> What the task asks
Where a line in the listing contains the string "masks", copy that line out.

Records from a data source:

·····

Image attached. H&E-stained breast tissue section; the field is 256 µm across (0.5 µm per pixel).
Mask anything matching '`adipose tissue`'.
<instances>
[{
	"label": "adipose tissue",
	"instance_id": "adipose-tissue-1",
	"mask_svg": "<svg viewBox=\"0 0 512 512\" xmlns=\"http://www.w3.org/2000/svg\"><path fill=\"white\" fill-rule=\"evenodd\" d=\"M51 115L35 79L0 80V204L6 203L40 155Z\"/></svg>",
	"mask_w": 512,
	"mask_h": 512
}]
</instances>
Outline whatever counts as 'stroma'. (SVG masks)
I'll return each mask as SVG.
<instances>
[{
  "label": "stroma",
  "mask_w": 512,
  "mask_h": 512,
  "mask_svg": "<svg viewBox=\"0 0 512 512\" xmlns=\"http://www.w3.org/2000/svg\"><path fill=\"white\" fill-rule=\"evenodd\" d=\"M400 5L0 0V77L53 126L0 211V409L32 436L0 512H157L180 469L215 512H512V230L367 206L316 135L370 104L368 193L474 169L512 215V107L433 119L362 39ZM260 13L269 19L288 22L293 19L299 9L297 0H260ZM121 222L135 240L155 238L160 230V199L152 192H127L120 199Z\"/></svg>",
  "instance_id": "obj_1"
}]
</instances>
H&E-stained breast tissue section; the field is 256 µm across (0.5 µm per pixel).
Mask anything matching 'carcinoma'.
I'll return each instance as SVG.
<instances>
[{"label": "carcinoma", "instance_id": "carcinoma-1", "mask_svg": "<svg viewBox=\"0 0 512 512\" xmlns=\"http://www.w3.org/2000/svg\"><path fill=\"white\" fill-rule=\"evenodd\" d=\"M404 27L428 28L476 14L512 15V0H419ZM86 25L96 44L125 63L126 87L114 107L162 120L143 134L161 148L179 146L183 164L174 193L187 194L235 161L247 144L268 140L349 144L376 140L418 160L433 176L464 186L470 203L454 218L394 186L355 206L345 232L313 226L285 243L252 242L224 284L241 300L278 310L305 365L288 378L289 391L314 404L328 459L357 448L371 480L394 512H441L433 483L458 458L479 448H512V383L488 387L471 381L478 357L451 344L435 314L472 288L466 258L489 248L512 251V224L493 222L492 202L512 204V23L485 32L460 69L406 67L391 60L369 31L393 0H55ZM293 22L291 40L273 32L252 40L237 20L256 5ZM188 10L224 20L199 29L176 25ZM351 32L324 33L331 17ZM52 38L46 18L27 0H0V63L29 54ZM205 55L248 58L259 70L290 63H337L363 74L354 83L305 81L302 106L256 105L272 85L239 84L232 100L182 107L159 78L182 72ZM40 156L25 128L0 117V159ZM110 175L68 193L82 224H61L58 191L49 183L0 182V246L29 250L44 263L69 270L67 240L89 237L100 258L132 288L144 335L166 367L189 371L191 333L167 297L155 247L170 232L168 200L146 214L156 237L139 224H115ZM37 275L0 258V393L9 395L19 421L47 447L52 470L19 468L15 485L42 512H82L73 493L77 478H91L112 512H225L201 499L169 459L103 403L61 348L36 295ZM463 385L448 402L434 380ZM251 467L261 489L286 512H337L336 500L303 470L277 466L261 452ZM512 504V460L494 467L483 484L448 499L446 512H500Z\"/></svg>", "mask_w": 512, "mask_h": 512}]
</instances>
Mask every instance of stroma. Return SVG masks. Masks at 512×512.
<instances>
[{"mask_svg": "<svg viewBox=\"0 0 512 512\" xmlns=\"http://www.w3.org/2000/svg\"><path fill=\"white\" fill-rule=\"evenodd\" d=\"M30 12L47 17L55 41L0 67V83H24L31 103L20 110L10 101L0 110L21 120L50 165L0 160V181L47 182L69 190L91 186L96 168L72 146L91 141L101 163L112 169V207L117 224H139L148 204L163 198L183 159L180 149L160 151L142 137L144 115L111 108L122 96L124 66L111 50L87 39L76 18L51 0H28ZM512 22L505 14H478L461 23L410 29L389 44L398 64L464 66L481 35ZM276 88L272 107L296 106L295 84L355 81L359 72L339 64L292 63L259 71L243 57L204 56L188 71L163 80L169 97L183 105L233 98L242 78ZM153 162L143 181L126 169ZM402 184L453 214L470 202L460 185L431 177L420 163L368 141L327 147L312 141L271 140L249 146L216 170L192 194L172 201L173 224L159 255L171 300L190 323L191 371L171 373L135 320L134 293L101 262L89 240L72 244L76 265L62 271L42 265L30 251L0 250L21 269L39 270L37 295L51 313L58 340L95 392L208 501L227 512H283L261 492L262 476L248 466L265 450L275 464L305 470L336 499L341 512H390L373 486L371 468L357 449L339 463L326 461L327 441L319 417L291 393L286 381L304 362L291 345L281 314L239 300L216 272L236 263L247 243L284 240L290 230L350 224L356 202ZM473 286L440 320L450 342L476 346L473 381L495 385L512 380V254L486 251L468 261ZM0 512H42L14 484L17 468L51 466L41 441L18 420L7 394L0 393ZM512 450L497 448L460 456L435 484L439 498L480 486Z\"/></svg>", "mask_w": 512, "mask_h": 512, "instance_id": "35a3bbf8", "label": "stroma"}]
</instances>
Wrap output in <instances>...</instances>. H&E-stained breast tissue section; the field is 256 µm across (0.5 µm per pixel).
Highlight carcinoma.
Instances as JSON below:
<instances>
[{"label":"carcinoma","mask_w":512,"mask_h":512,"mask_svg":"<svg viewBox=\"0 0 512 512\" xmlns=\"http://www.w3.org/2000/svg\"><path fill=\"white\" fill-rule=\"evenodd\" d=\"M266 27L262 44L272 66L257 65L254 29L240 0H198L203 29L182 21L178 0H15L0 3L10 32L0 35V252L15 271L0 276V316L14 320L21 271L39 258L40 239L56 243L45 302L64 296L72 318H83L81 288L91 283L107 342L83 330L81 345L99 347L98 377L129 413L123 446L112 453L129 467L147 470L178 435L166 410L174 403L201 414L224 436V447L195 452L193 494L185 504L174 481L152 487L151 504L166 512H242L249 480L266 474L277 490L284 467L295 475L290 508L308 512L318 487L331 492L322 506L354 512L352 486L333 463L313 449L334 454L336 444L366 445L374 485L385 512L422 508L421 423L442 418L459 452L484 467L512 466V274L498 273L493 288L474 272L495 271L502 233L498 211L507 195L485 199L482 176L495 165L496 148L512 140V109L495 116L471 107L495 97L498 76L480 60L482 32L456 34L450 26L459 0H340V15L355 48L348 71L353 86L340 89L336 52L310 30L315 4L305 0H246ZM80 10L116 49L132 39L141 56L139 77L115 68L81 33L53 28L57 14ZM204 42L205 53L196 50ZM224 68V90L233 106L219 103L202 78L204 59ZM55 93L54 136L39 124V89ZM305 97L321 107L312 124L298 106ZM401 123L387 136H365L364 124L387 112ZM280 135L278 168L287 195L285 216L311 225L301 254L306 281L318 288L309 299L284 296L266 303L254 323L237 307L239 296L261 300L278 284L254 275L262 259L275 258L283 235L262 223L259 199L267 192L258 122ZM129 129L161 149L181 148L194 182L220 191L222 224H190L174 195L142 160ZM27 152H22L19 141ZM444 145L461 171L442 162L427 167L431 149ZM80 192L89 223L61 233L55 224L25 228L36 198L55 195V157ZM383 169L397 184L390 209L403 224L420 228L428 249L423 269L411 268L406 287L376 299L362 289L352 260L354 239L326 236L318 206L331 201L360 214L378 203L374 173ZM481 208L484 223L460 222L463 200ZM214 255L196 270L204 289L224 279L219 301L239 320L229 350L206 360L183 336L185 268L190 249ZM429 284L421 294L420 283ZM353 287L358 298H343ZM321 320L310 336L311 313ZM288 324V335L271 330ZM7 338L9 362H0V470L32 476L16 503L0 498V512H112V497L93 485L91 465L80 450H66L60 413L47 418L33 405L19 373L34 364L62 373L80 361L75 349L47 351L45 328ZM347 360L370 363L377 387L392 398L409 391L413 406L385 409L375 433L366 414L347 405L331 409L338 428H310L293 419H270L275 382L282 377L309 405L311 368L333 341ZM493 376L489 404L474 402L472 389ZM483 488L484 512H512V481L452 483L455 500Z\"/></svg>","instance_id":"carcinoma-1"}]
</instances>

·····

> Reply to the task
Outline whatever counts as 'stroma'. (SVG masks)
Mask every instance of stroma. Return SVG masks. Masks at 512×512.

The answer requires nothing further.